START Data excerpts

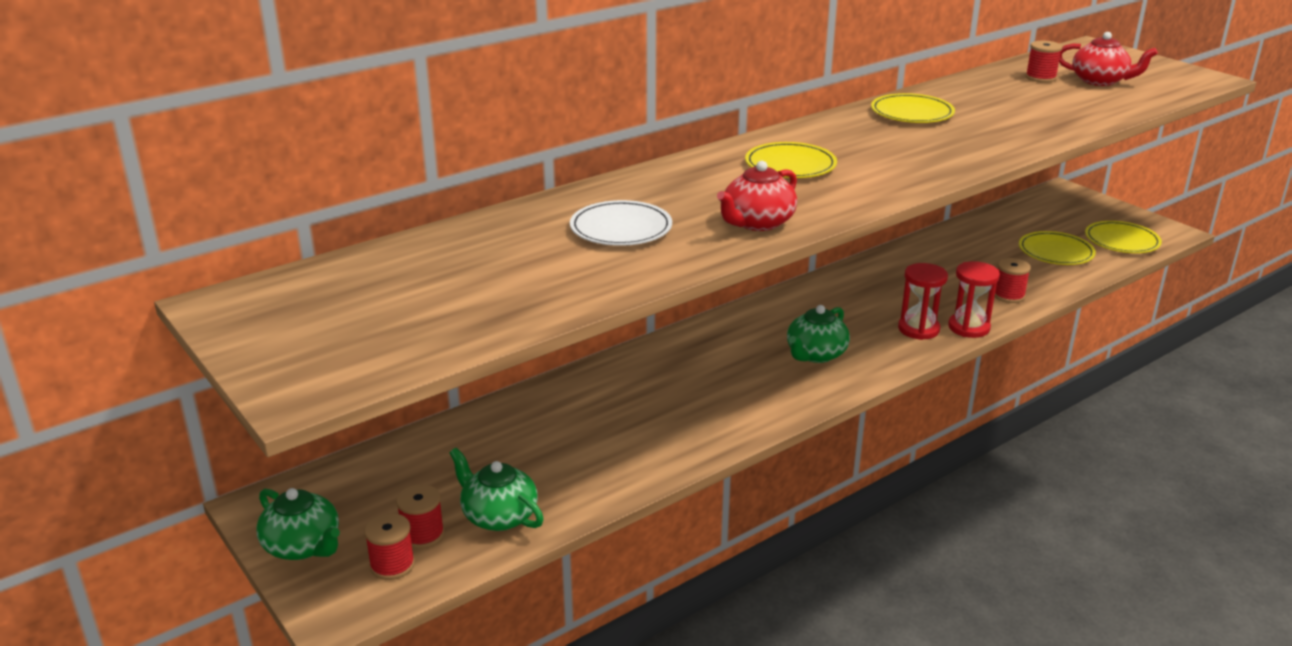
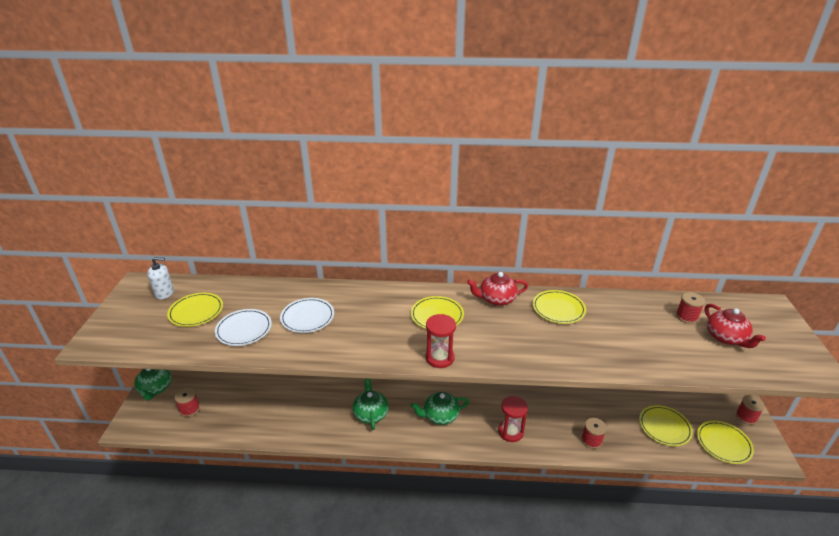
camera: 40 degrees right, 5 degrees up
(306, 294) = (164, 293): none -> white soap dispenser
(392, 565) = (166, 416): red spool -> red spool (746, 417)
(421, 289) = (196, 311): none -> yellow plate
(498, 516) = (220, 418): green teapot -> green teapot (371, 413)
(549, 275) = (244, 329): none -> white plate
(757, 223) = (363, 345): red teapot -> red teapot (496, 299)
(969, 327) = (539, 447): red hourglass -> red hourglass (440, 358)

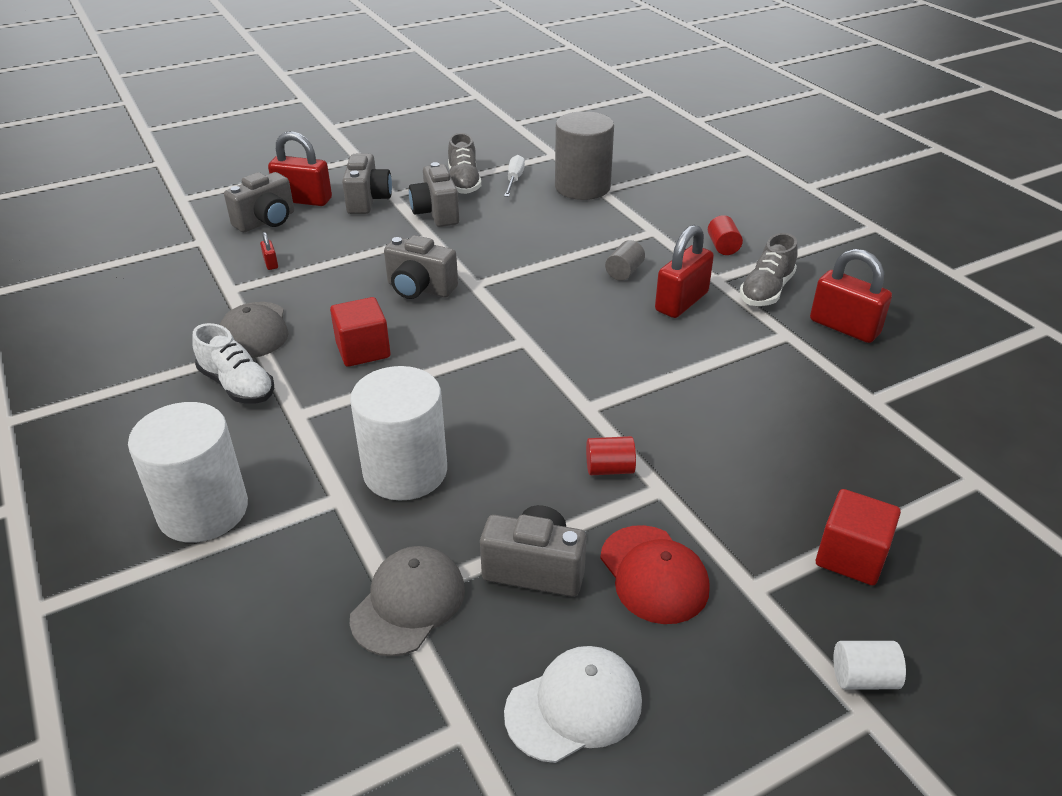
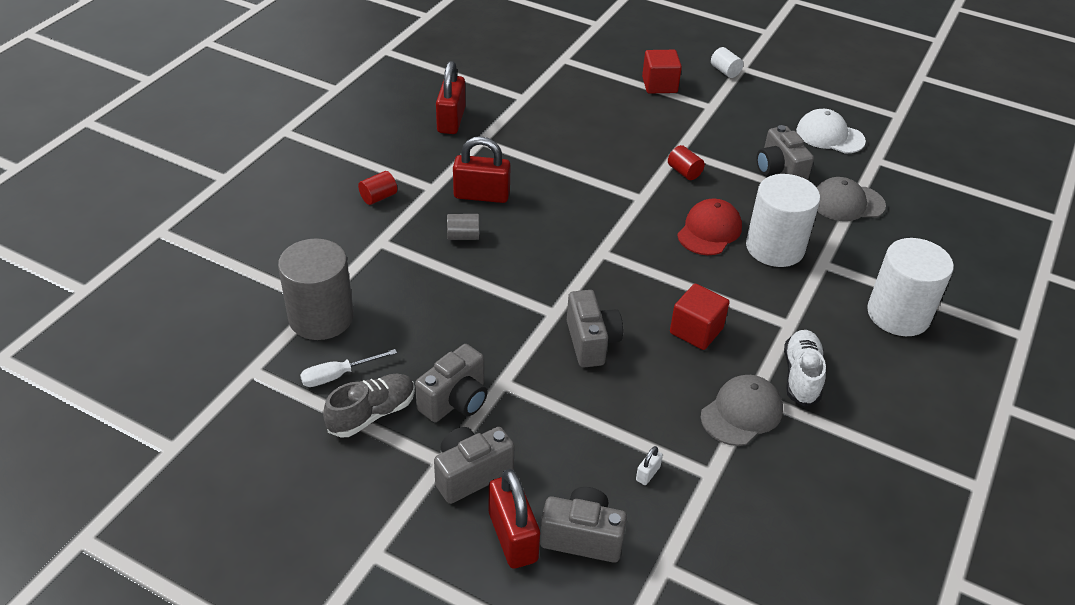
camera: 125 degrees left, 5 degrees up
(271, 263) = (648, 473): red padlock -> white padlock
(654, 574) = (737, 136): red cap -> red cap (709, 231)
(766, 291) = (431, 161): grey shoe -> none

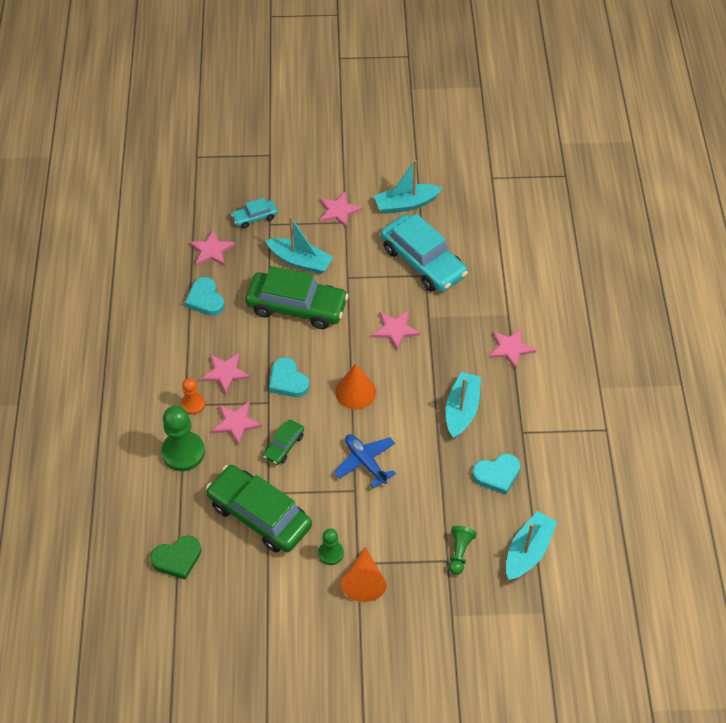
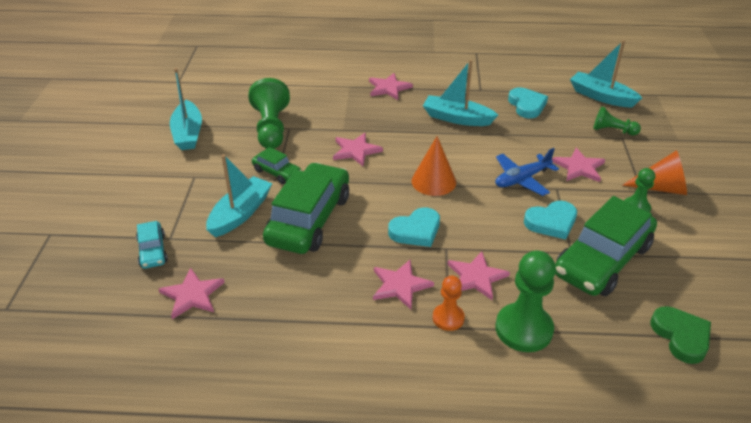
camera: 85 degrees left, 15 degrees down
(205, 299) = (276, 303): turquoise heart -> turquoise heart (551, 222)
(284, 446) = (506, 237): green car -> green car (277, 172)
(339, 211) = (175, 180): pink star -> pink star (579, 167)
(423, 262) = (271, 128): turquoise car -> green pawn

END Data excerpts

◆ Task:
Take the line that contains "(392, 565) = (166, 416): red" and every line after it to the end of the records above; quote them exactly, leaving out the pictures.

◆ Answer to this task:
(392, 565) = (166, 416): red spool -> red spool (746, 417)
(421, 289) = (196, 311): none -> yellow plate
(498, 516) = (220, 418): green teapot -> green teapot (371, 413)
(549, 275) = (244, 329): none -> white plate
(757, 223) = (363, 345): red teapot -> red teapot (496, 299)
(969, 327) = (539, 447): red hourglass -> red hourglass (440, 358)

camera: 125 degrees left, 5 degrees up
(271, 263) = (648, 473): red padlock -> white padlock
(654, 574) = (737, 136): red cap -> red cap (709, 231)
(766, 291) = (431, 161): grey shoe -> none

camera: 85 degrees left, 15 degrees down
(205, 299) = (276, 303): turquoise heart -> turquoise heart (551, 222)
(284, 446) = (506, 237): green car -> green car (277, 172)
(339, 211) = (175, 180): pink star -> pink star (579, 167)
(423, 262) = (271, 128): turquoise car -> green pawn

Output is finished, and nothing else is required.